START Available records
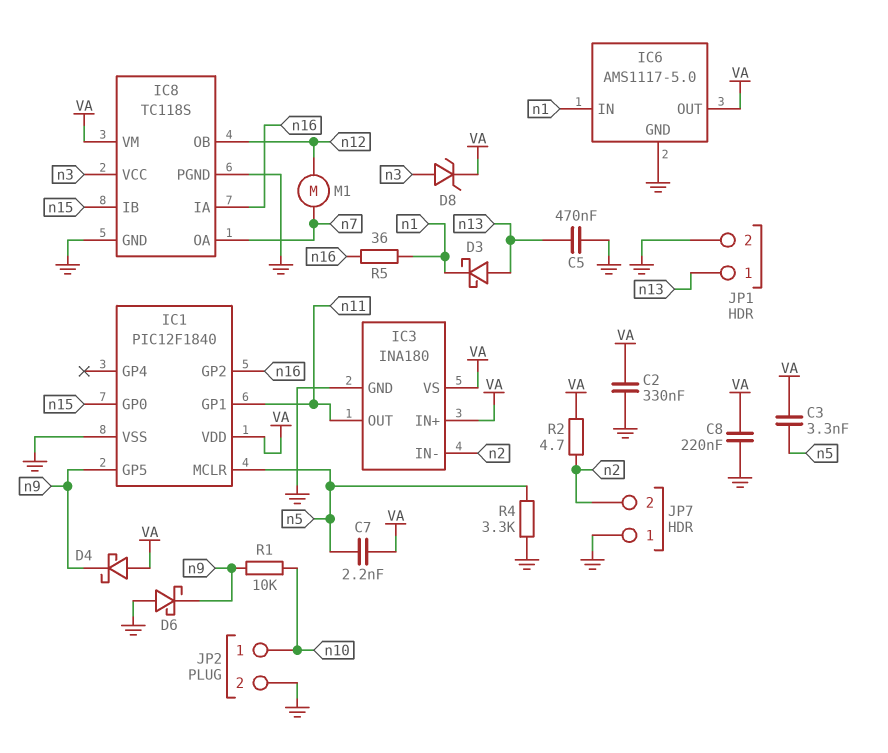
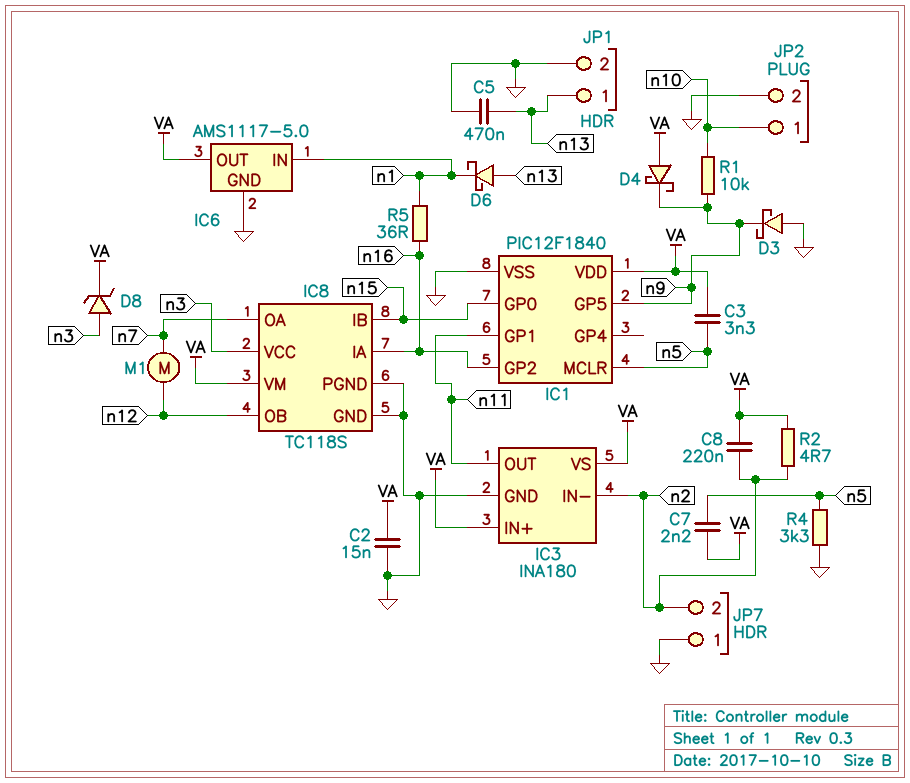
C2: 330nF (GND, VA) -> 15nF (GND, VA)
C8: 220nF (GND, VA) -> 220nF (VA, n2)
D3: schottky (A n13, K n1) -> schottky (A GND, K n9)
D6: schottky (A GND, K n9) -> schottky (A n13, K n1)

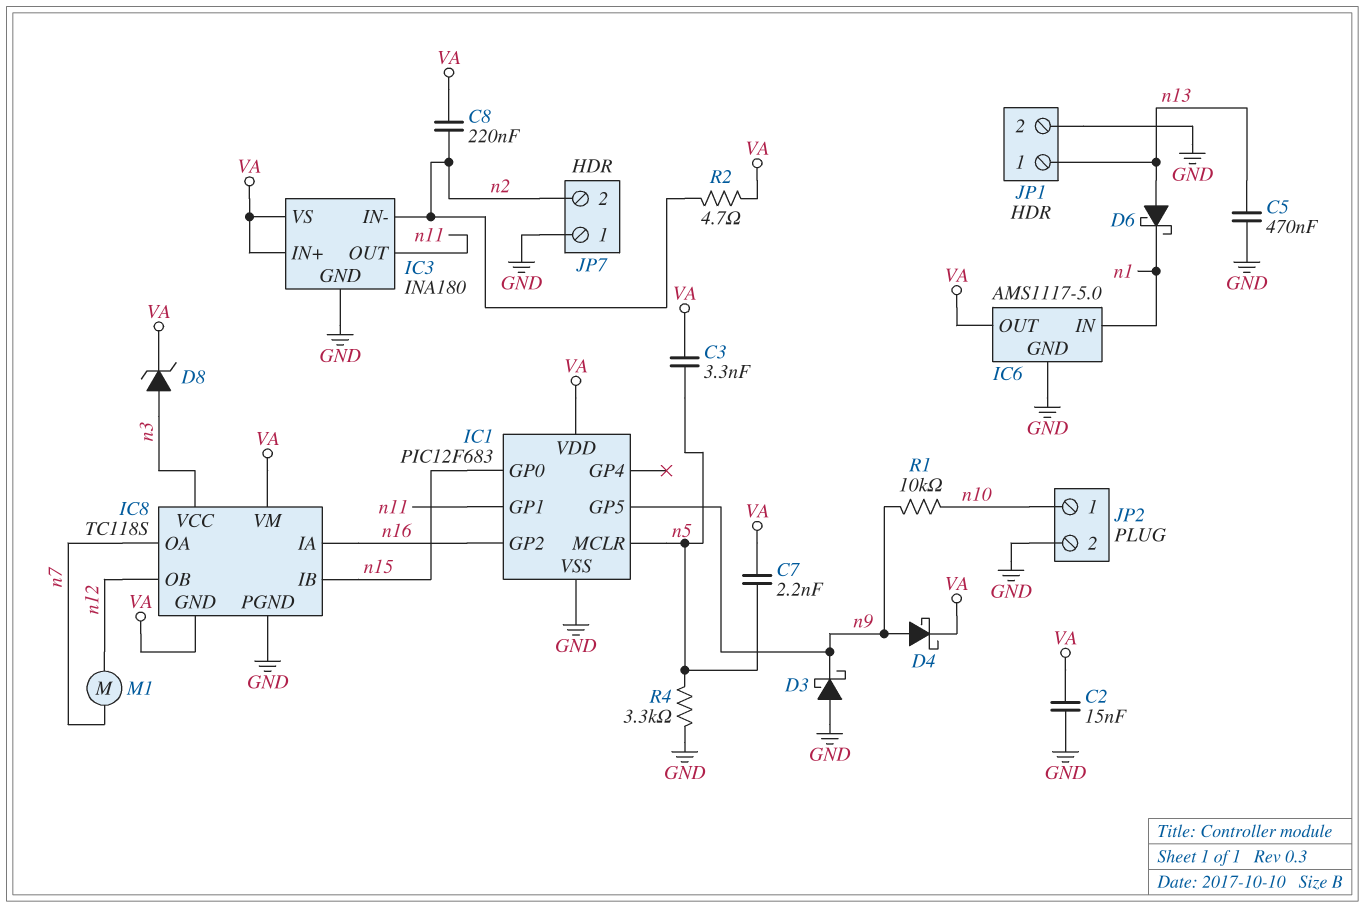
D4: schottky (A VA, K n9) -> schottky (A n9, K VA)
IC1: PIC12F1840 -> PIC12F683
IC8 pin GND: GND -> VA
R5: 36 (n1, n16) -> none

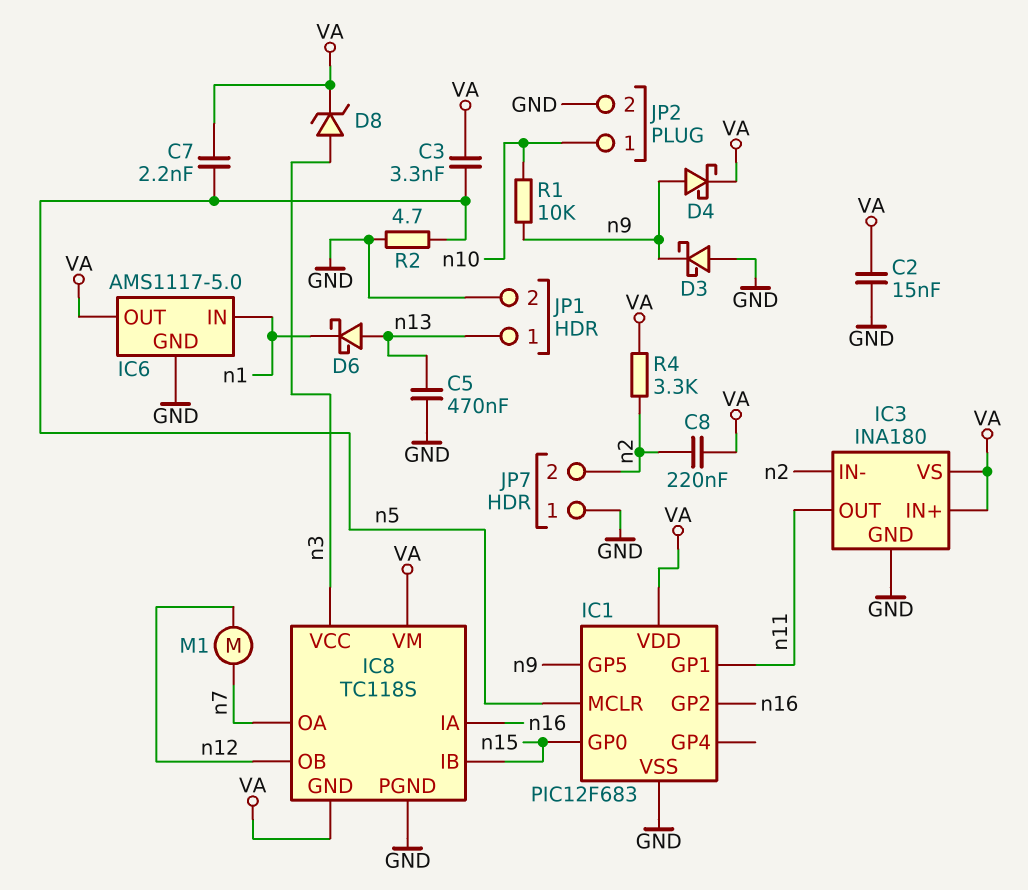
R2: 4.7 (VA, n2) -> 4.7 (GND, n5)
R4: 3.3k (GND, n5) -> 3.3k (VA, n2)

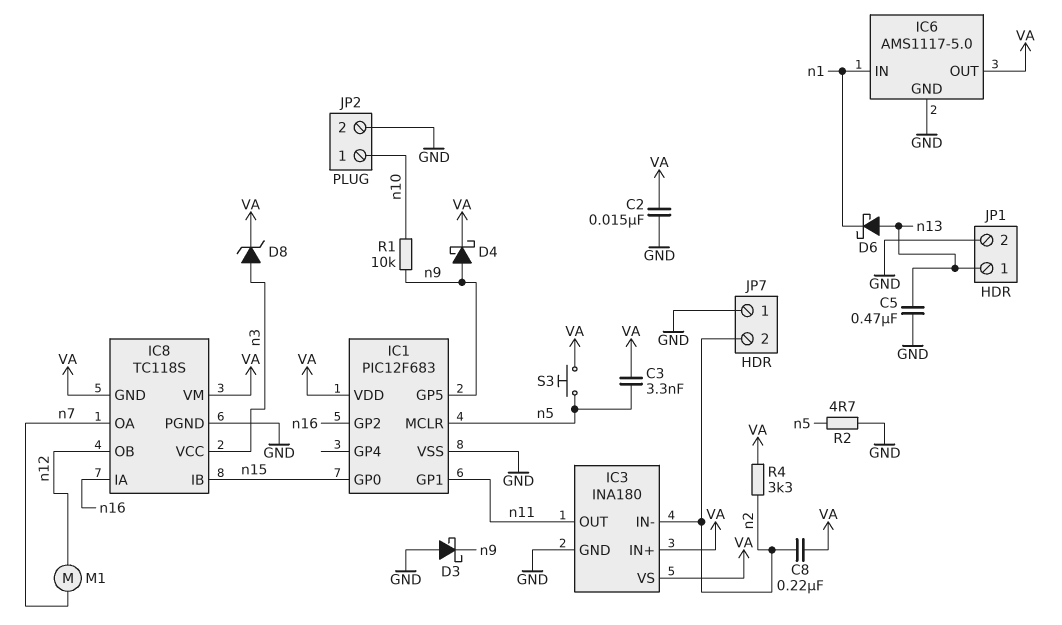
C7: 2.2nF (VA, n5) -> none
S3: none -> button (VA, n5)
END Available records
# [About this exercise]
Leave out all pictures and retype precisely the lines that run from the line containing "IC8 pin GND: GND -> VA" to the last line of the records.

# [Solution to this task]
IC8 pin GND: GND -> VA
R5: 36 (n1, n16) -> none

R2: 4.7 (VA, n2) -> 4.7 (GND, n5)
R4: 3.3k (GND, n5) -> 3.3k (VA, n2)

C7: 2.2nF (VA, n5) -> none
S3: none -> button (VA, n5)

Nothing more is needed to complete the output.